Before-and-after scene images:
+===+
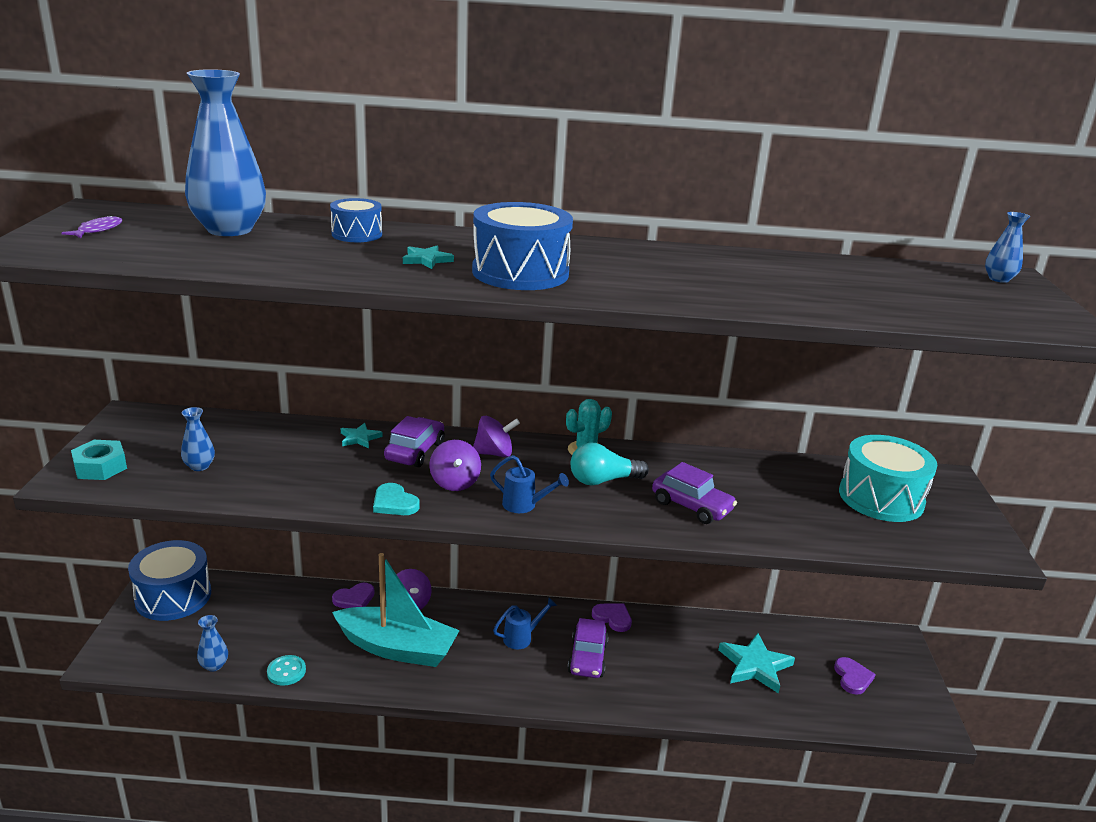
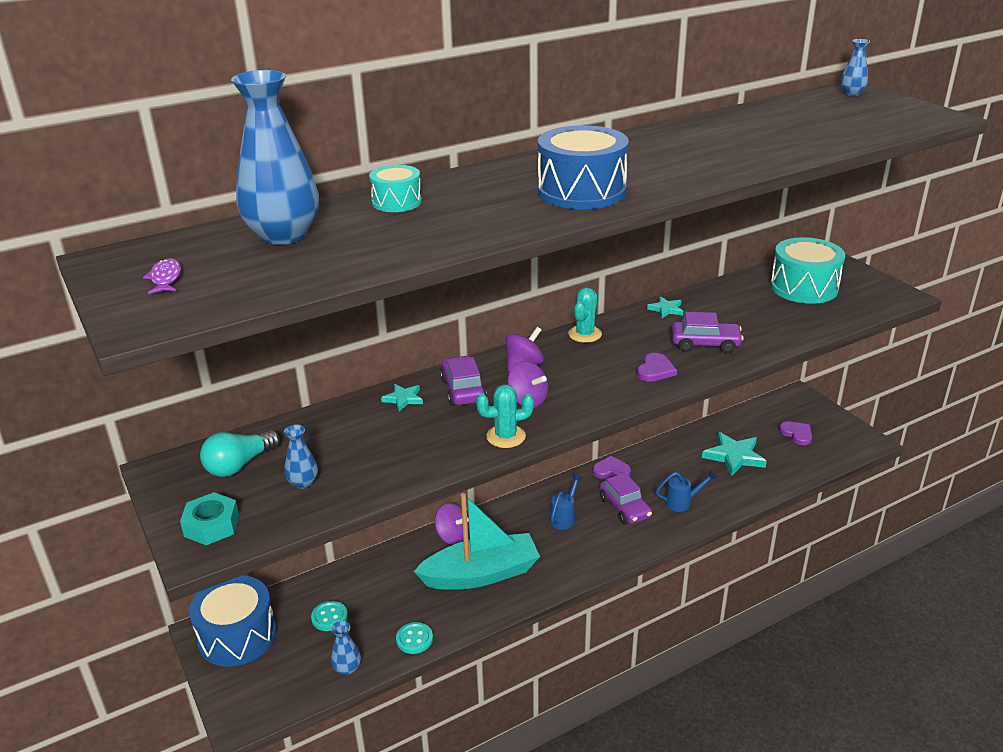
camera: 30 degrees left, 5 degrees up
(248, 618) = (329, 617): none -> turquoise button
(354, 599) = (402, 555): purple heart -> purple heart (655, 370)
(357, 234) = (397, 202): blue drum -> turquoise drum
(394, 503) = (506, 436): turquoise heart -> turquoise cactus
(427, 260) = (497, 205): turquoise star -> turquoise star (666, 309)
(525, 505) = (600, 394): blue watering can -> blue watering can (682, 502)
(603, 480) = (626, 352): turquoise light bulb -> turquoise light bulb (239, 465)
+===+
With pictures removed, write out exactly each line of the entries from the first through the line that holds "(427, 260) = (497, 205): turquoise".

camera: 30 degrees left, 5 degrees up
(248, 618) = (329, 617): none -> turquoise button
(354, 599) = (402, 555): purple heart -> purple heart (655, 370)
(357, 234) = (397, 202): blue drum -> turquoise drum
(394, 503) = (506, 436): turquoise heart -> turquoise cactus
(427, 260) = (497, 205): turquoise star -> turquoise star (666, 309)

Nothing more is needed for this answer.